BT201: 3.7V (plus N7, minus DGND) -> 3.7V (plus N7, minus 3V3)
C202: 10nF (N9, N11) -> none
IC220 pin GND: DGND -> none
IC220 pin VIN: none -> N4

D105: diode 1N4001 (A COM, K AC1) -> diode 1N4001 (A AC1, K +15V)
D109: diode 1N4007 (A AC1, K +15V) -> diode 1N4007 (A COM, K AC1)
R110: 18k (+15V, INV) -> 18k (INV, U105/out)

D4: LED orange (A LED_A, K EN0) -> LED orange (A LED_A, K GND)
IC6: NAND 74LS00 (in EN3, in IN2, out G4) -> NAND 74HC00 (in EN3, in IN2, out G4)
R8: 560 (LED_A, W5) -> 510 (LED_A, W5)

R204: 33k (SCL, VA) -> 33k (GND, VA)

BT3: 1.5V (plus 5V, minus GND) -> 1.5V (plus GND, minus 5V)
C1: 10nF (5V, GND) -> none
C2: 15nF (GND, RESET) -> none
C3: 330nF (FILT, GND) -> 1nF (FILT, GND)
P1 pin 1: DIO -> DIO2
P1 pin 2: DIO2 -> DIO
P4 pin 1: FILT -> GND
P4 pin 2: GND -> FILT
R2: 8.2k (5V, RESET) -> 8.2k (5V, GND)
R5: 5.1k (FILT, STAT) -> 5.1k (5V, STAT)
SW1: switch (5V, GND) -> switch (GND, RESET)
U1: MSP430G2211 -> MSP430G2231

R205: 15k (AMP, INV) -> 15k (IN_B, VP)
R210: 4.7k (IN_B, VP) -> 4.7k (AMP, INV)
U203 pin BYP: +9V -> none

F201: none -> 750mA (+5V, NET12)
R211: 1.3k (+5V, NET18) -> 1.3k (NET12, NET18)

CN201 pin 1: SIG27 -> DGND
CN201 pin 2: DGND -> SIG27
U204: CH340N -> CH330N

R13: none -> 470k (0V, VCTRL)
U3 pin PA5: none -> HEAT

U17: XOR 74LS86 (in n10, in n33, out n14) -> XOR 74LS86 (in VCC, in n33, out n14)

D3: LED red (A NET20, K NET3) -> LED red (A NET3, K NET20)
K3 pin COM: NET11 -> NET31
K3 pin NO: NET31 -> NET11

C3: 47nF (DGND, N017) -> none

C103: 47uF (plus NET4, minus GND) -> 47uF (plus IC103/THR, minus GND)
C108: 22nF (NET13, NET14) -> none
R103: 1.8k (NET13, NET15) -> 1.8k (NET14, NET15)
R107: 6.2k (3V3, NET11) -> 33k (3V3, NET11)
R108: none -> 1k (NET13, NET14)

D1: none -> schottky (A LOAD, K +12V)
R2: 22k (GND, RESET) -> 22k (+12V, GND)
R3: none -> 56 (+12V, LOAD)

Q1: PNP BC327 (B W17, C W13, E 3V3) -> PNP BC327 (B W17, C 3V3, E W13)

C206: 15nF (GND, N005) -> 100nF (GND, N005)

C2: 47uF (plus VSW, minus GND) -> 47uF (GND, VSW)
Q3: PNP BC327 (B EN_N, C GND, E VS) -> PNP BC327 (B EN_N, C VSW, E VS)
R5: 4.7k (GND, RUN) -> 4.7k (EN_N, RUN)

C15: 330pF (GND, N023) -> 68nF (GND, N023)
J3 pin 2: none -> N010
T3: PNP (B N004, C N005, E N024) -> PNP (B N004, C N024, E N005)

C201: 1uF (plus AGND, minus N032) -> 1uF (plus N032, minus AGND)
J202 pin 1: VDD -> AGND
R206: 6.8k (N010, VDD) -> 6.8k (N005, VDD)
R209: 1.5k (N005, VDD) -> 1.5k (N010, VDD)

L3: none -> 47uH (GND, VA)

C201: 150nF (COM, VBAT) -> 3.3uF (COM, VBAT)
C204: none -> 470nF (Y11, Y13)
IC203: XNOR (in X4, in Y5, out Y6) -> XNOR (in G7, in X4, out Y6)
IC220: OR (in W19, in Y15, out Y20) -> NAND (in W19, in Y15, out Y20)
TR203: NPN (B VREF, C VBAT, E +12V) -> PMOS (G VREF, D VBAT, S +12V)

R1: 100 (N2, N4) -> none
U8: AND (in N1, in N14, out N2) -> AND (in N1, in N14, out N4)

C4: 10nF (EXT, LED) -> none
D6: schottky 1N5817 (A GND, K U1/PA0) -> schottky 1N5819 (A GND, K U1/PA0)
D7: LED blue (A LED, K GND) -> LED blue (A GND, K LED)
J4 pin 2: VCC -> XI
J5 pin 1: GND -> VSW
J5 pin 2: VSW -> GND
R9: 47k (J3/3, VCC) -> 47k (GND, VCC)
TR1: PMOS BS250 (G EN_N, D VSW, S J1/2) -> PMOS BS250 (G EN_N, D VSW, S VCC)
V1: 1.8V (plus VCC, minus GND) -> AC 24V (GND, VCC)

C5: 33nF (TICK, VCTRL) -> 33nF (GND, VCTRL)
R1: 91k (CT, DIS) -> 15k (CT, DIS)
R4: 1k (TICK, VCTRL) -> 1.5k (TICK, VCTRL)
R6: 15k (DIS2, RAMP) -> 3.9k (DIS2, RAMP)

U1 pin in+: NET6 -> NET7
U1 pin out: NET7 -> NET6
◆ ◆ ◆ ◆ ◆
▶ [WHAT THE TASK ASKS]: Each line from the first line of the entries up to and including the line containing "D4: LED orange" should be transcribed exactly, with all other lines left out.

▶ [THE COMPLETED TASK]:
BT201: 3.7V (plus N7, minus DGND) -> 3.7V (plus N7, minus 3V3)
C202: 10nF (N9, N11) -> none
IC220 pin GND: DGND -> none
IC220 pin VIN: none -> N4

D105: diode 1N4001 (A COM, K AC1) -> diode 1N4001 (A AC1, K +15V)
D109: diode 1N4007 (A AC1, K +15V) -> diode 1N4007 (A COM, K AC1)
R110: 18k (+15V, INV) -> 18k (INV, U105/out)

D4: LED orange (A LED_A, K EN0) -> LED orange (A LED_A, K GND)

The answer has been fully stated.